» Short exercise
Which lines contain the word "label"? Return each of them as written.

» Material
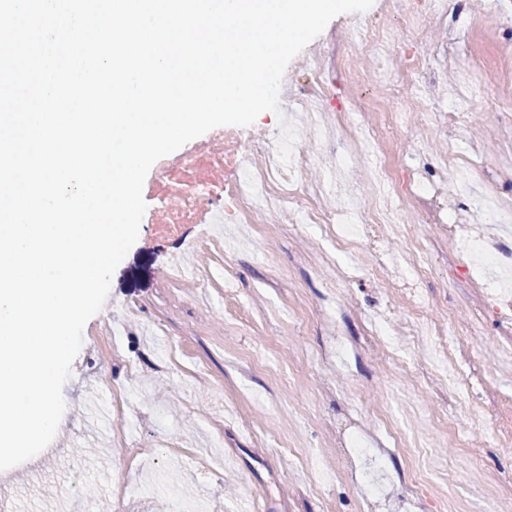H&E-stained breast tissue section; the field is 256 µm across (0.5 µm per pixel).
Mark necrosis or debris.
I'll use <instances>...</instances> for the list:
<instances>
[{
	"label": "necrosis or debris",
	"instance_id": "4bbe7bcc",
	"mask_svg": "<svg viewBox=\"0 0 512 512\" xmlns=\"http://www.w3.org/2000/svg\"><path fill=\"white\" fill-rule=\"evenodd\" d=\"M397 7L414 22L410 42H398L388 28L357 27L343 51H324L310 58L306 79L294 96L295 104L303 107L315 99L331 98L337 82L349 88L362 86L370 75L354 65V58L367 50L393 55L395 74L384 83L392 102L388 124L378 126L354 117L348 127V147L362 151L367 158L368 182L356 217L344 216L321 202L323 195L337 189L338 173H330L313 189L299 185L298 174L320 160L323 146L316 139L295 145L292 162L286 167L279 161L276 142L247 150L239 131L221 128L212 141L189 153L161 158L159 174L150 187L159 212L154 232L160 238H176L186 225L199 223L204 216L212 222L222 217L234 224H262L268 213L280 209L293 212L299 223L319 225L333 251L357 255L354 264L338 269L337 287L366 277H384L406 311L409 328L402 343L388 342L383 327L376 324L367 328L369 343L386 347L398 374L416 372L425 387L446 394L449 405L466 396L476 397L477 423L487 427L488 443L511 448L512 426L497 425L499 401L475 357L458 340L463 326L451 316L431 320L428 313L437 303L426 290L430 259L440 248H447L443 261L448 266L449 283L463 290L476 321L493 323L500 339L512 343V245L493 236H474L471 225L449 216L447 205L450 190L464 191L468 183L479 180L485 191L477 199L478 211L500 212L496 182L478 162L461 165L450 156L438 161L432 179L427 180L412 167L392 165L387 149L394 133L401 130L406 136L400 140L399 150L406 157L422 153L425 138L459 132L463 117L444 110L419 113L414 108L421 100L442 103L438 77L448 64L444 57L421 56L416 44L427 36L426 20L453 34L468 25L480 4L472 0L464 13L435 11L431 0H398ZM408 212L430 233L408 237L405 255L399 258L382 244L397 232ZM223 253V241L207 237L198 263L189 270L174 268L168 287L187 278L207 287L218 272L216 259ZM419 334L430 336L439 363L410 359L413 338Z\"/></svg>",
	"mask_w": 512,
	"mask_h": 512
}]
</instances>
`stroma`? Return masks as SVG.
I'll return each instance as SVG.
<instances>
[{
  "label": "stroma",
  "mask_w": 512,
  "mask_h": 512,
  "mask_svg": "<svg viewBox=\"0 0 512 512\" xmlns=\"http://www.w3.org/2000/svg\"><path fill=\"white\" fill-rule=\"evenodd\" d=\"M371 22L405 27L396 0H374L366 12L335 17L289 63V90L305 81L312 53L344 45L356 26ZM510 40L506 0H482L480 15L454 41L435 30L422 51L453 57L441 85L449 95L464 78L476 87L493 74L512 81V58L504 48ZM465 113L455 147L433 141L412 166H429L451 150L463 159L478 154L502 171L499 193L512 201V114L491 111L479 100L467 103ZM339 164L344 187L331 205L344 212L351 188L364 179L365 161L345 156L343 139H331L321 166L305 179L319 183ZM206 230L191 224L182 237L161 239L142 219L104 307L84 327L63 388L64 425L48 452L0 477V494L12 499L13 512H86L88 501L111 495L123 482L132 491L130 512H241L250 498L261 512H402L397 475L412 453L402 447L383 452L380 410L432 450L434 478L423 489L424 512H448L461 499L467 512H484L490 503L495 512H512V495L489 481L496 473L512 474V450L493 447L477 430L468 434L469 448L449 446L430 428L442 408L433 393L396 389L379 349H362L353 359L337 346V334L362 335L368 319H403L388 280L353 283L342 298L347 312L341 326L324 323L319 313L328 303L326 283L351 256L340 253L335 264H325L320 229L297 223L284 209L272 213L257 236L248 225H231L227 247L237 299L191 280L168 293L172 263L193 266ZM447 283L445 267L434 261L428 291L470 323L464 343L479 354L490 387L506 395L502 417L511 419L512 362L493 328L471 323L463 294ZM262 352L275 355L278 371L252 366ZM112 376L128 398L122 426L144 444L131 469L112 433L105 387ZM342 443L348 456L337 452Z\"/></svg>",
  "instance_id": "1"
}]
</instances>
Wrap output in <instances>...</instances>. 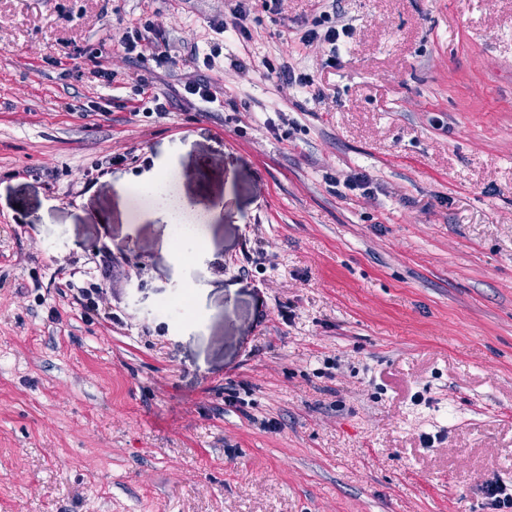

» Finished exercise
	"label": "necrosis or debris",
  "label": "stroma",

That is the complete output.